> **Work order**
Nothing but the lines from the one with "none -> purple cone B1 level 1" through the last line of the entries below should appear in the copy, please, and no pictures.

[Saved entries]

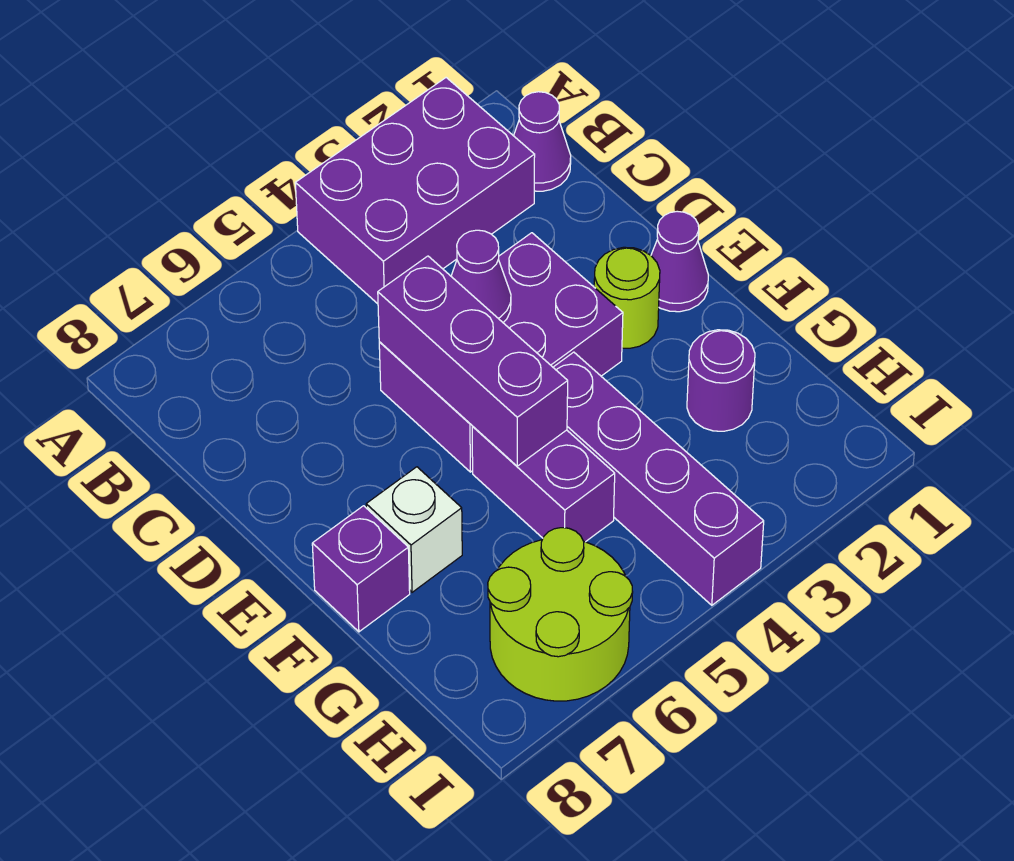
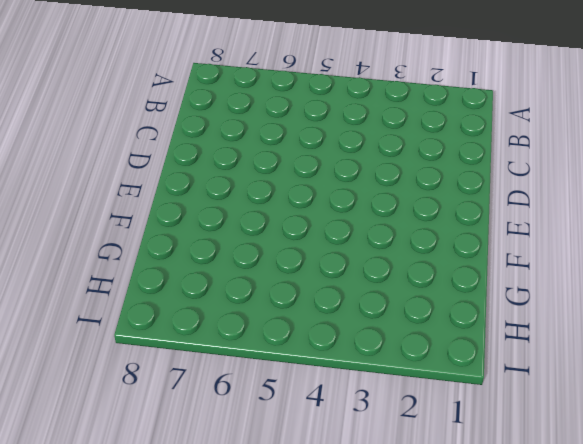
none -> purple brick A2:B4 level 1
none -> purple cone B1 level 1
none -> purple brick D3:E5 level 1

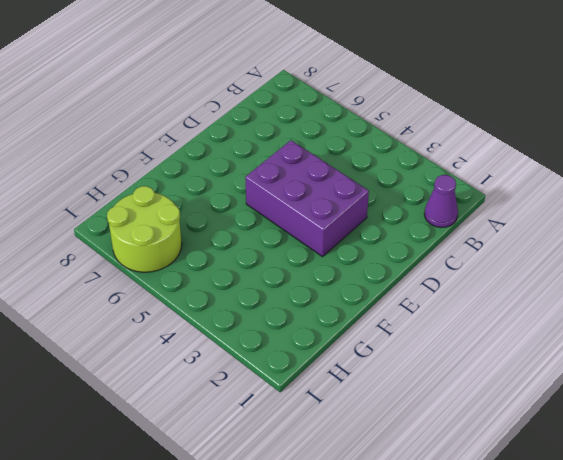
none -> purple brick A2:B4 level 1
none -> purple cone E1 level 1
none -> lime round brick E2 level 1

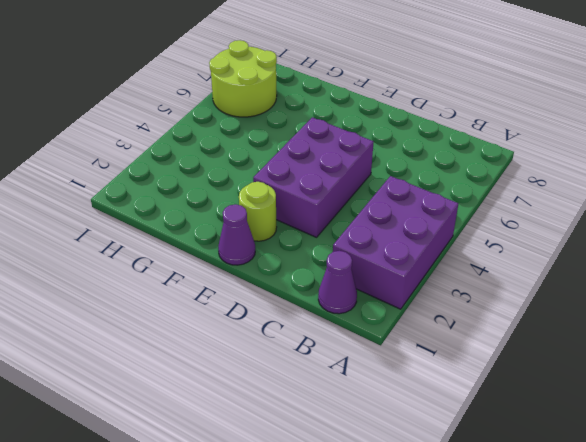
none -> purple brick F4:I4 level 1
none -> purple brick F5:G5 level 1
none -> white brick F7 level 1

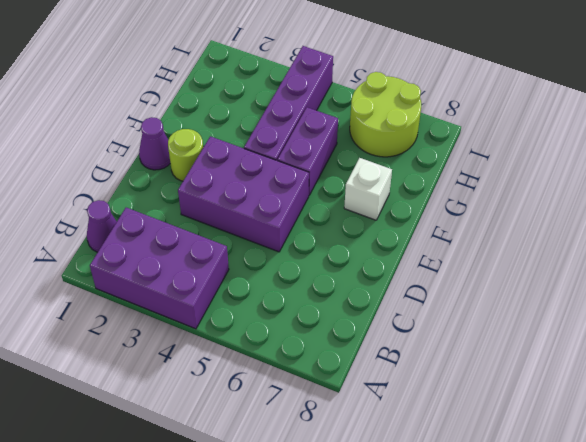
none -> purple brick F8 level 1
none -> purple round brick G2 level 1
none -> purple cone D4 level 2

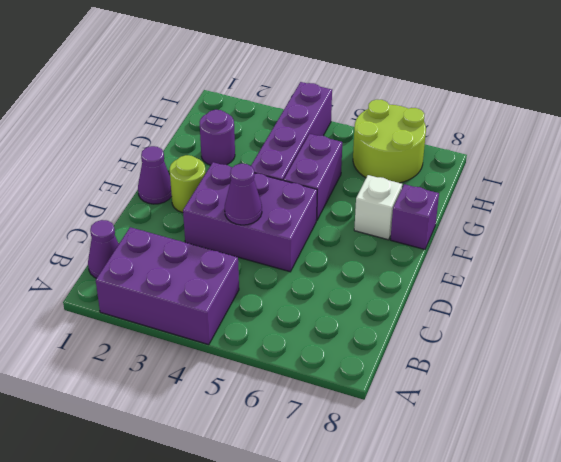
none -> purple brick D5:F5 level 2

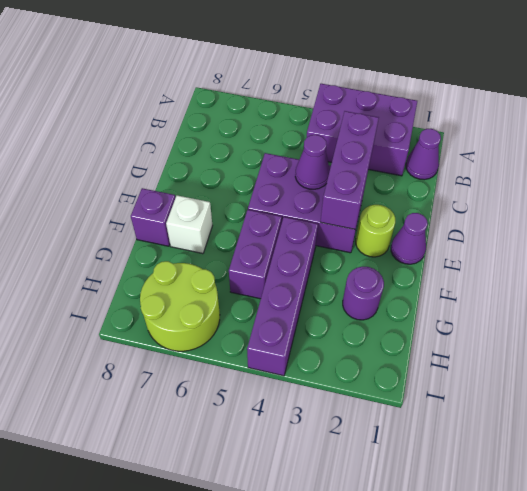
purple brick C3:E3 level 2 -> purple brick D5:F5 level 2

> **Exercise output**
none -> purple cone B1 level 1
none -> purple brick D3:E5 level 1

none -> purple brick A2:B4 level 1
none -> purple cone E1 level 1
none -> lime round brick E2 level 1

none -> purple brick F4:I4 level 1
none -> purple brick F5:G5 level 1
none -> white brick F7 level 1

none -> purple brick F8 level 1
none -> purple round brick G2 level 1
none -> purple cone D4 level 2

none -> purple brick D5:F5 level 2

purple brick C3:E3 level 2 -> purple brick D5:F5 level 2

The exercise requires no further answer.